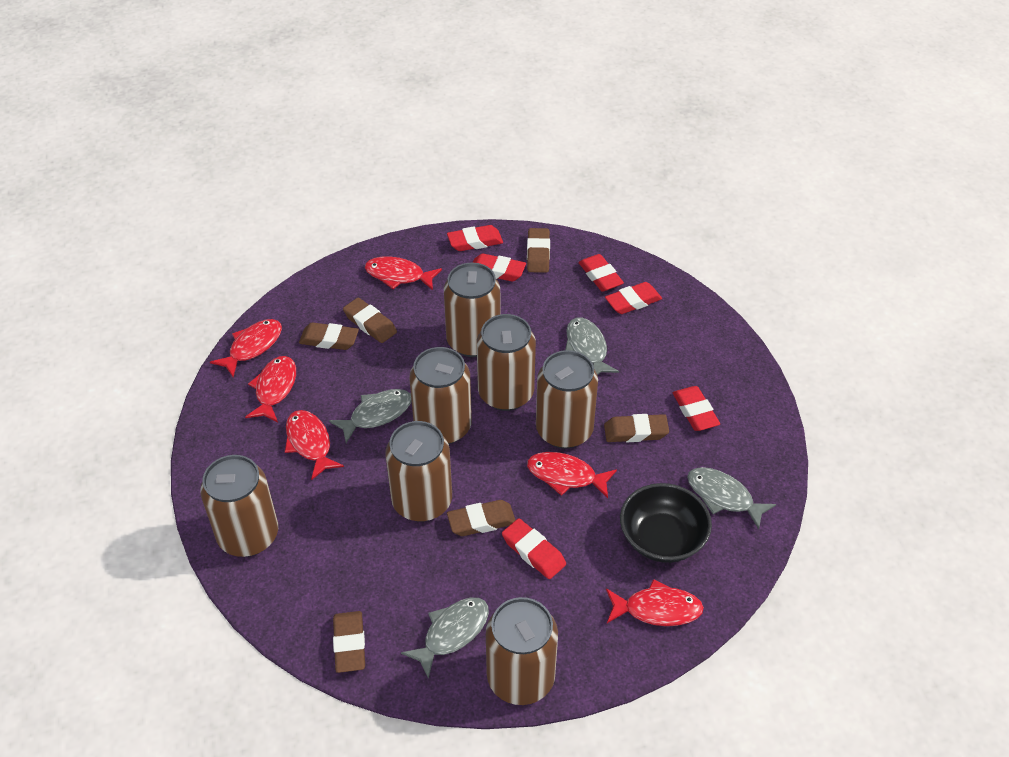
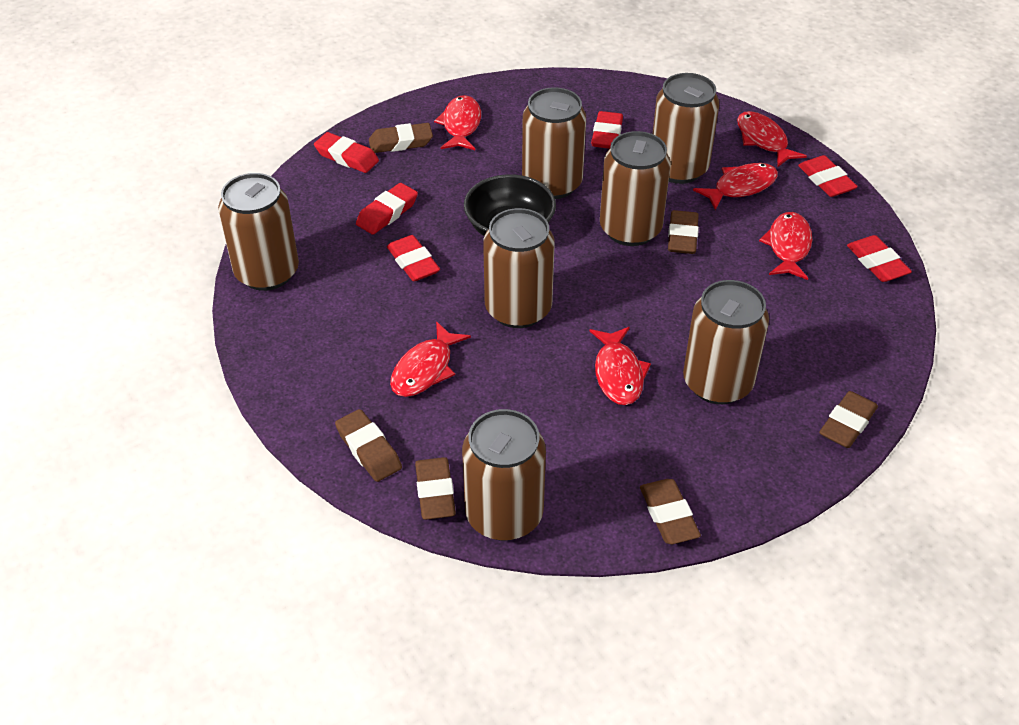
grey fish: 4 -> 0

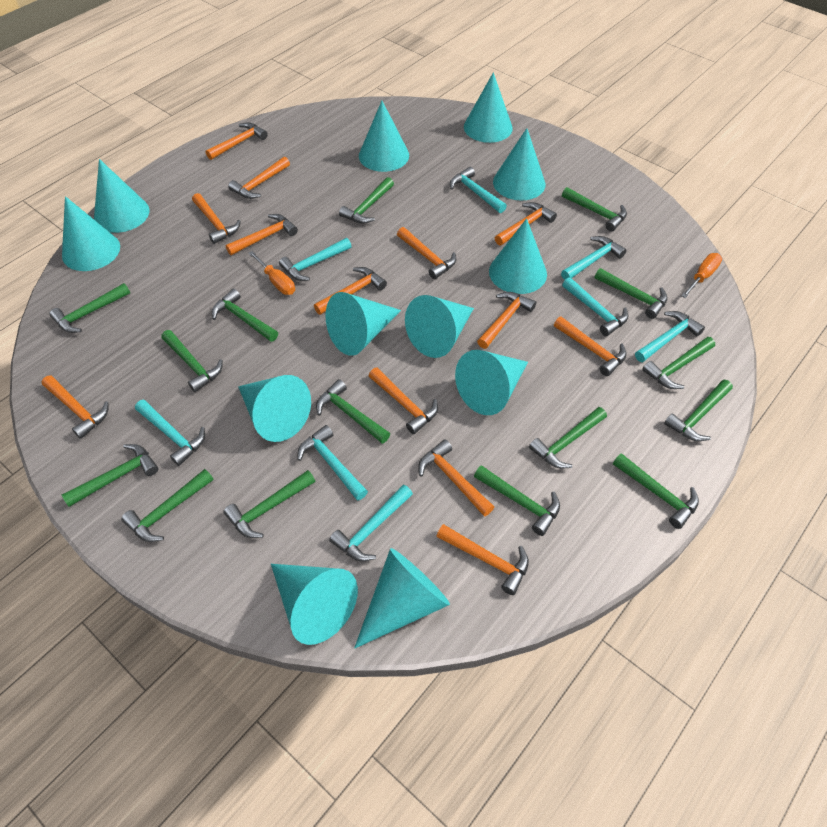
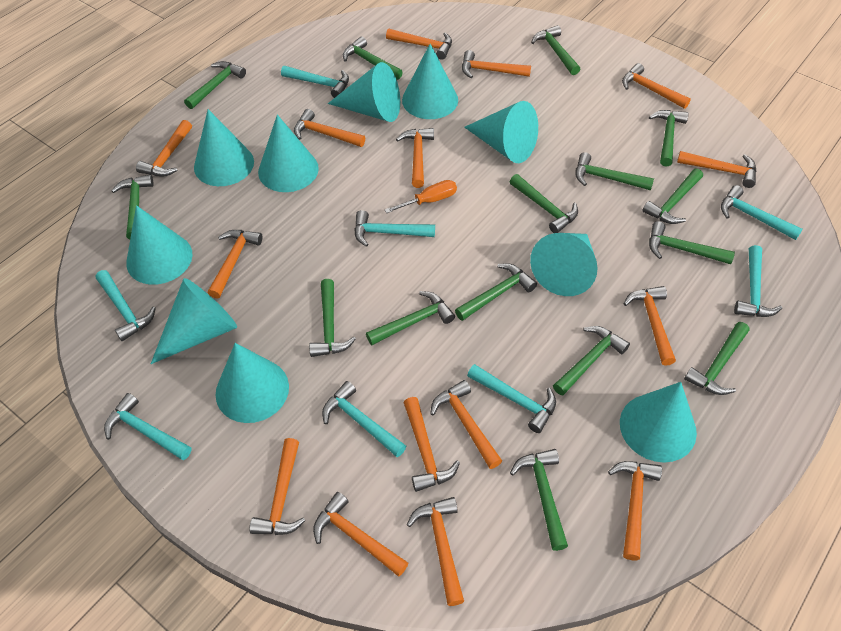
orange hammer: 13 -> 15
orange screwdriver: 2 -> 1
turquoise cone: 12 -> 10

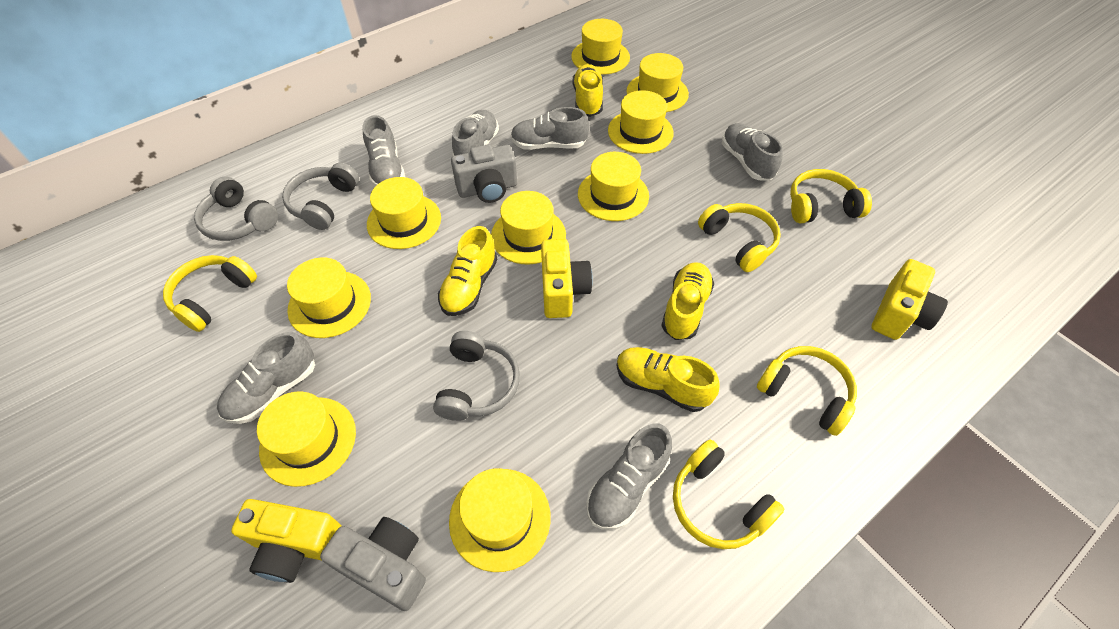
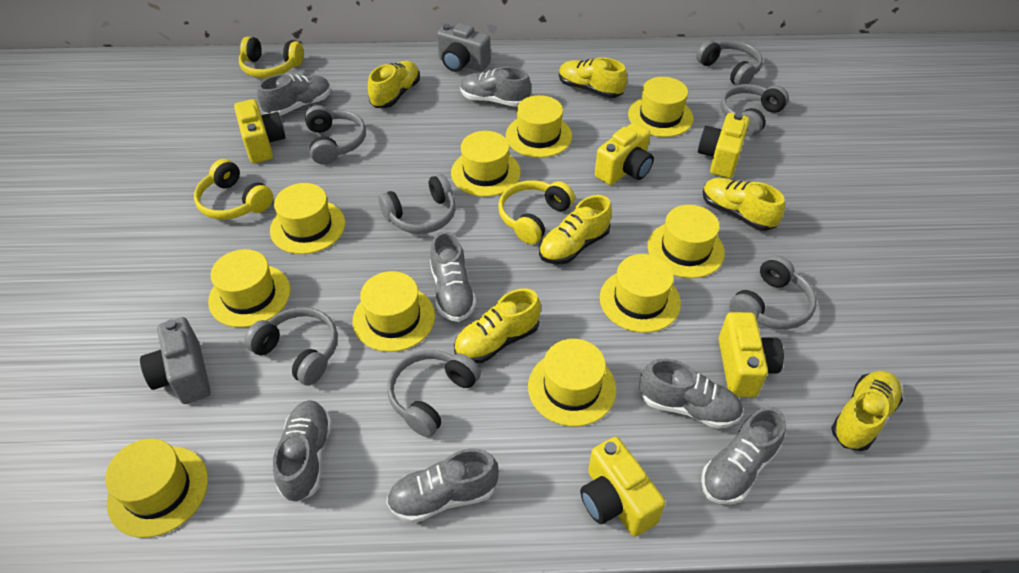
grey headphones: 3 -> 7
grey shoe: 6 -> 7
yellow camera: 3 -> 5
yellow hat: 9 -> 10
yellow headphones: 5 -> 3
yellow shoe: 4 -> 6

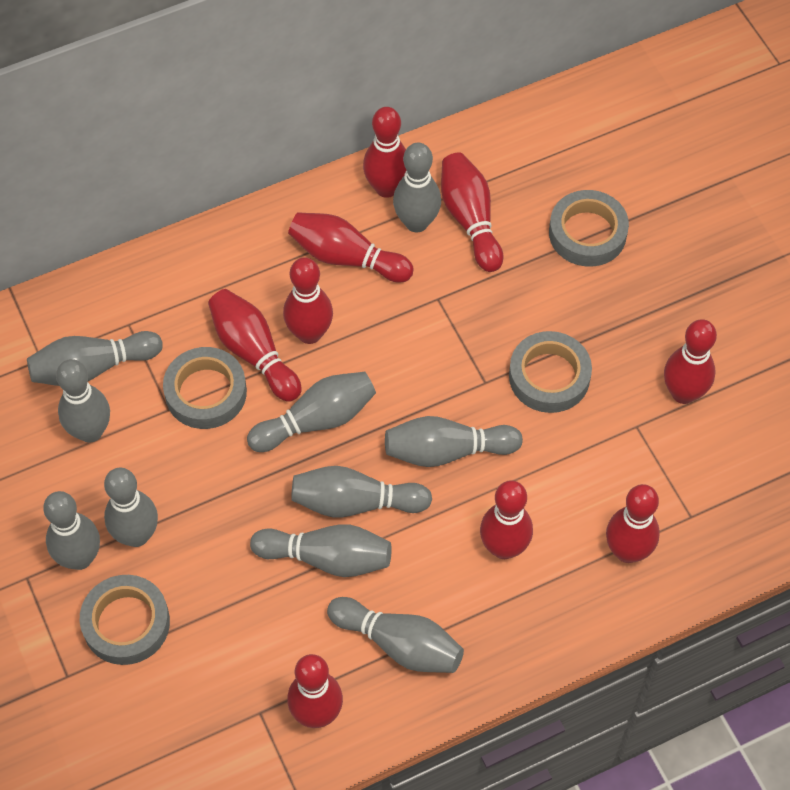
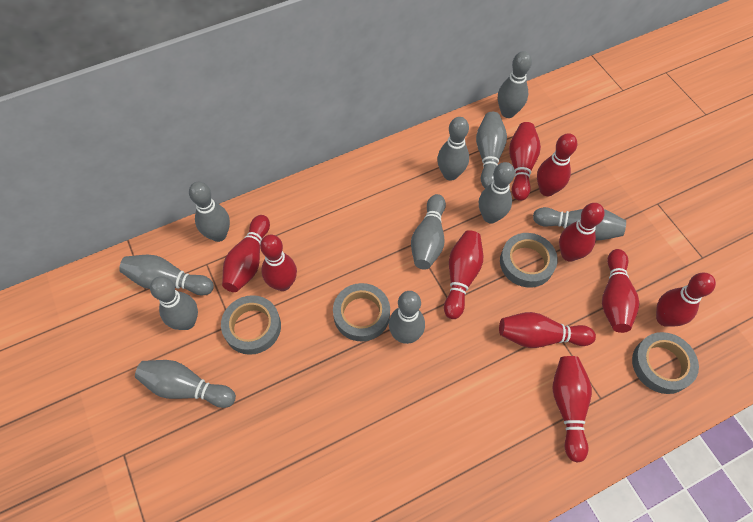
grey bowling pin: 10 -> 11
red bowling pin: 9 -> 10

+ + + +

> [INSTRUCTION]:
I need every line of the material that includes "yellow", so please copy them out.

> [TASK RESULT]:
yellow camera: 3 -> 5
yellow hat: 9 -> 10
yellow headphones: 5 -> 3
yellow shoe: 4 -> 6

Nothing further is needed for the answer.